> [Information]:
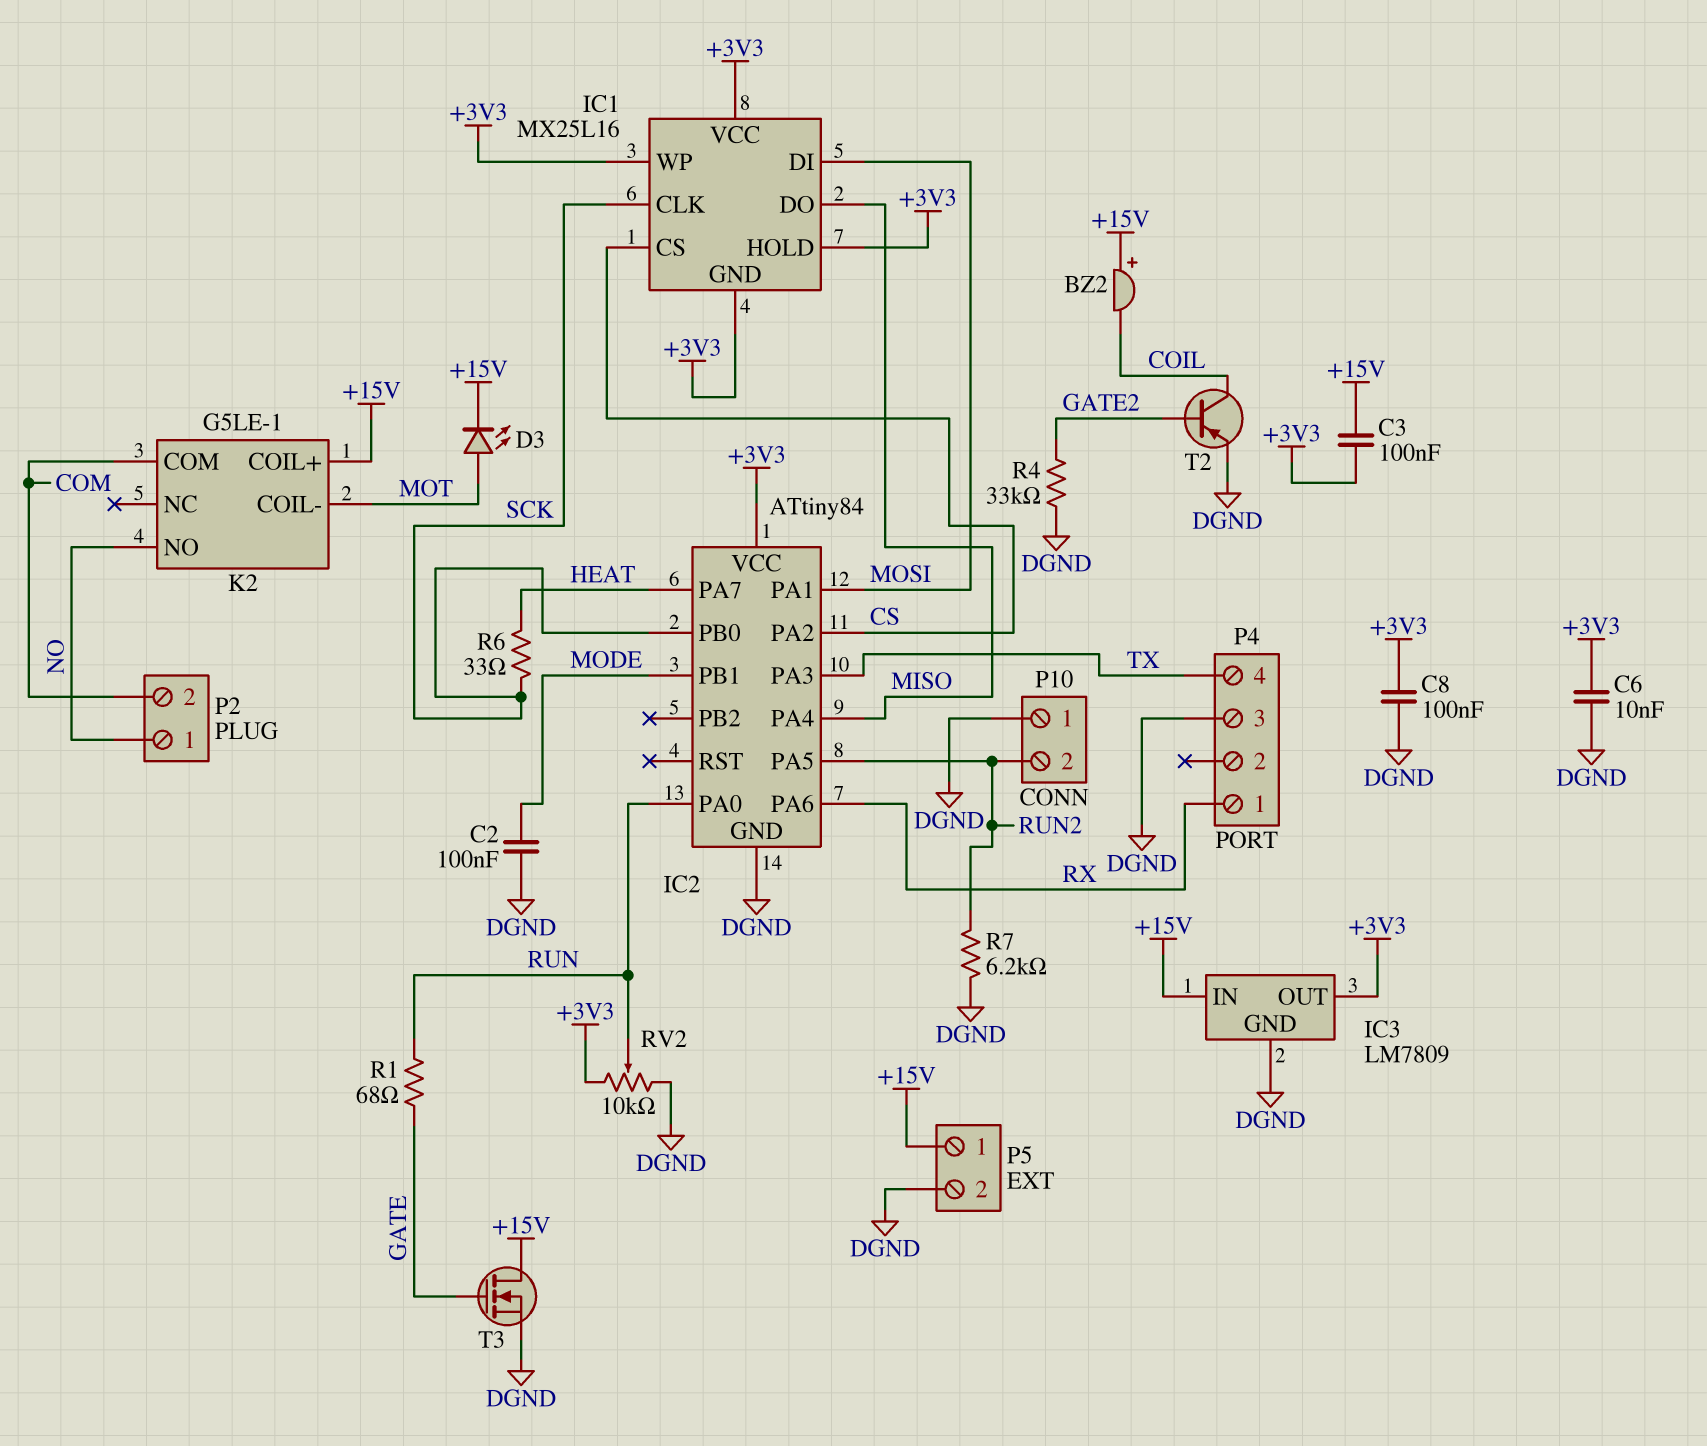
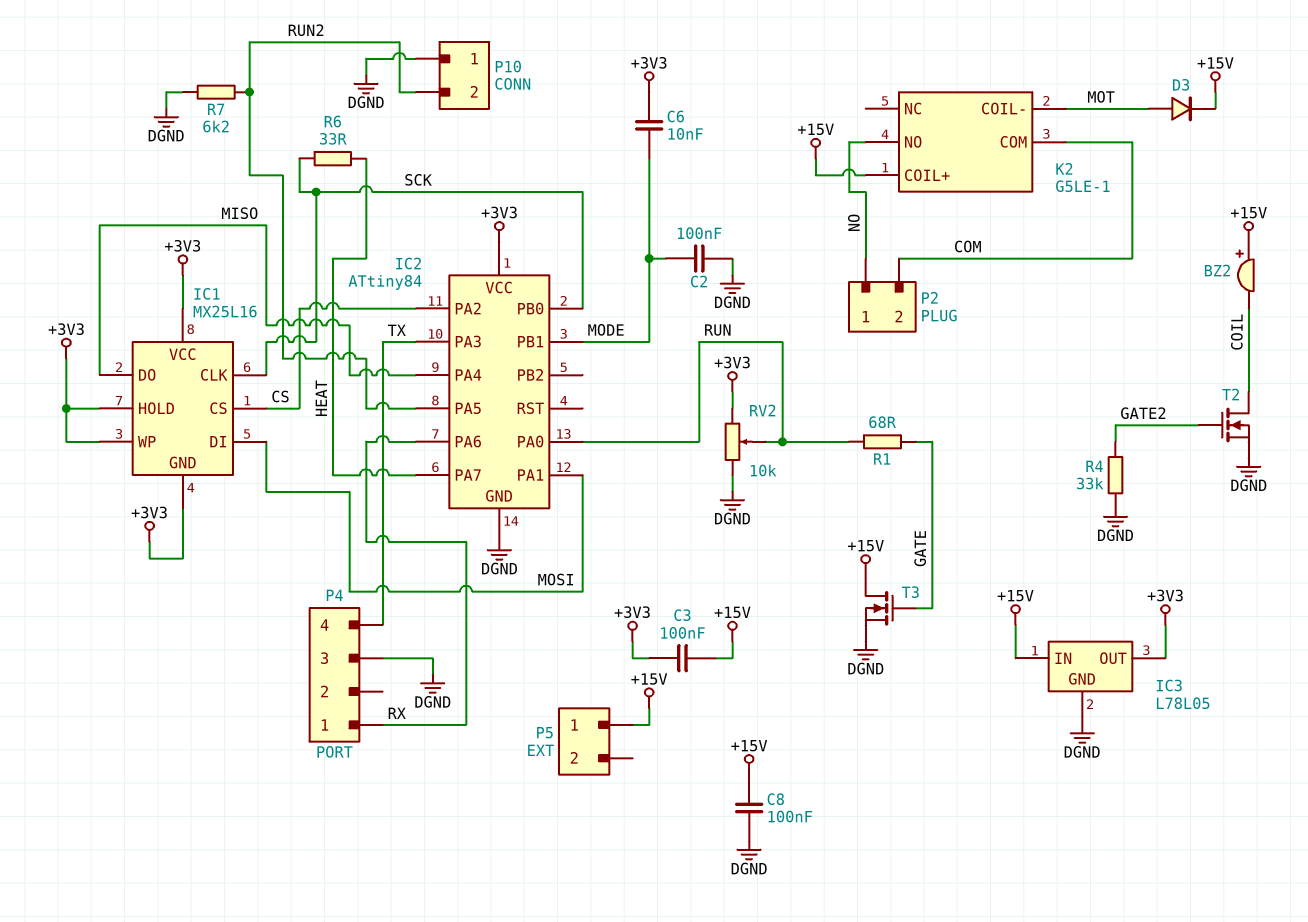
C6: 10nF (+3V3, DGND) -> 10nF (+3V3, MODE)
C8: 100nF (+3V3, DGND) -> 100nF (+15V, DGND)
D3: LED (A MOT, K +15V) -> diode (A MOT, K +15V)
IC3: LM7809 -> L78L05
P5 pin 2: DGND -> none
T2: PNP (B GATE2, C COIL, E DGND) -> NMOS (G GATE2, D COIL, S DGND)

> [About this exercise]:
Reproduce every entry exactly, but omit each picture.

> [Output]:
C6: 10nF (+3V3, DGND) -> 10nF (+3V3, MODE)
C8: 100nF (+3V3, DGND) -> 100nF (+15V, DGND)
D3: LED (A MOT, K +15V) -> diode (A MOT, K +15V)
IC3: LM7809 -> L78L05
P5 pin 2: DGND -> none
T2: PNP (B GATE2, C COIL, E DGND) -> NMOS (G GATE2, D COIL, S DGND)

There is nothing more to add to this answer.